[Before-and-after object listings]
>>>

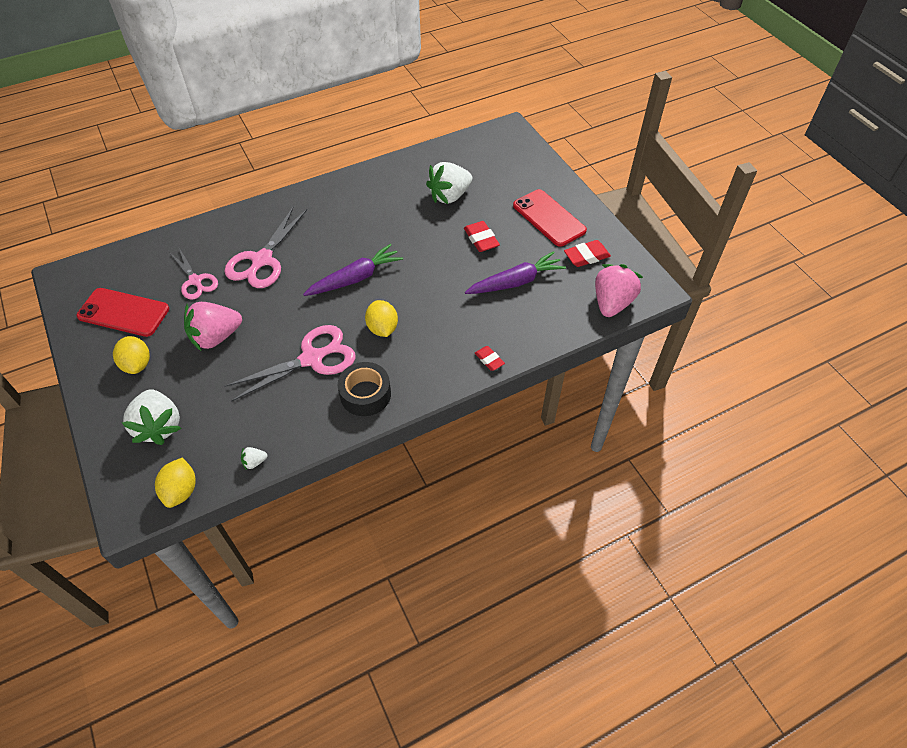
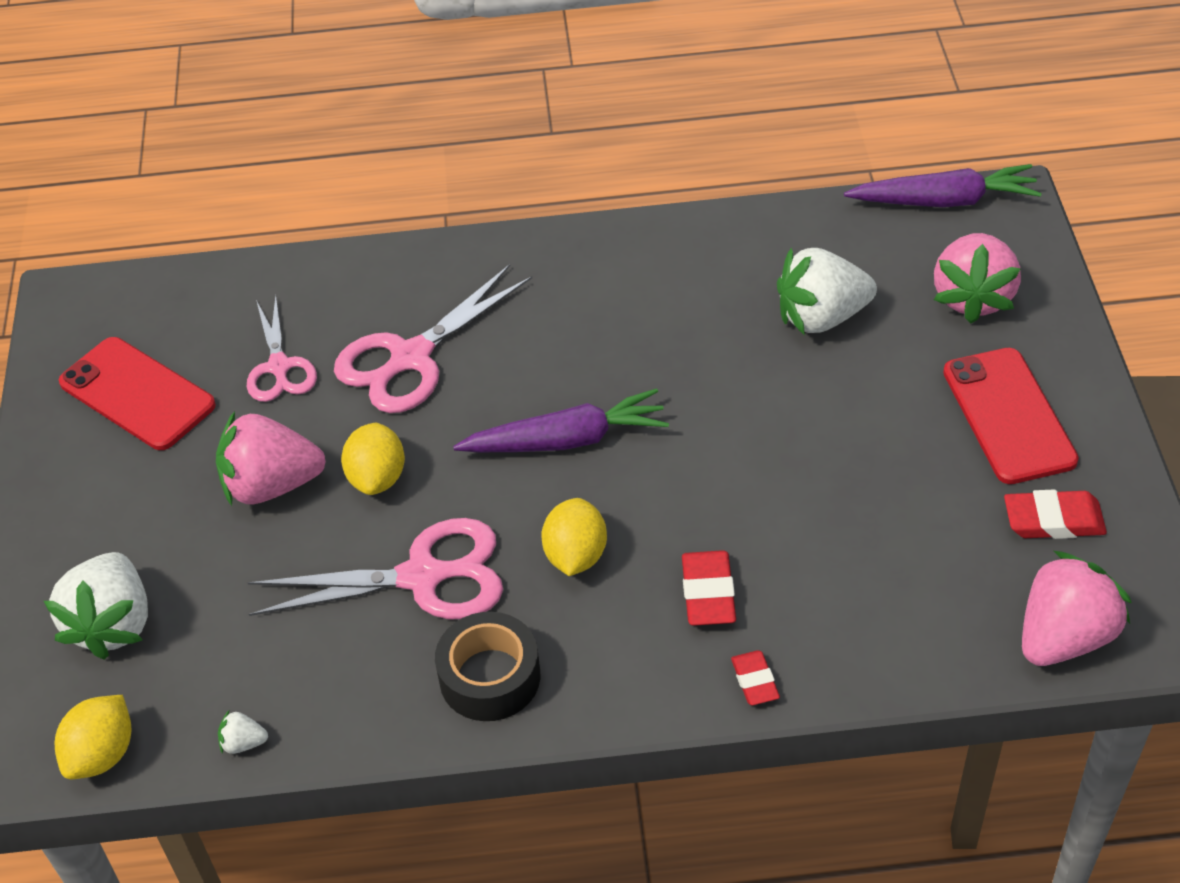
camera: 25 degrees right, 5 degrees down
(137, 364) = (122, 497): yellow lemon -> yellow lemon (377, 477)
(481, 239) = (846, 425): red eraser -> red eraser (708, 593)
(512, 172) = (972, 297): none -> pink strawberry
(515, 282) = (878, 534): purple carrot -> purple carrot (944, 201)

<<<

EXERCISE DESCRIPTION - Retype the entries word for word. Omit any images.

RESULT -
camera: 25 degrees right, 5 degrees down
(137, 364) = (122, 497): yellow lemon -> yellow lemon (377, 477)
(481, 239) = (846, 425): red eraser -> red eraser (708, 593)
(512, 172) = (972, 297): none -> pink strawberry
(515, 282) = (878, 534): purple carrot -> purple carrot (944, 201)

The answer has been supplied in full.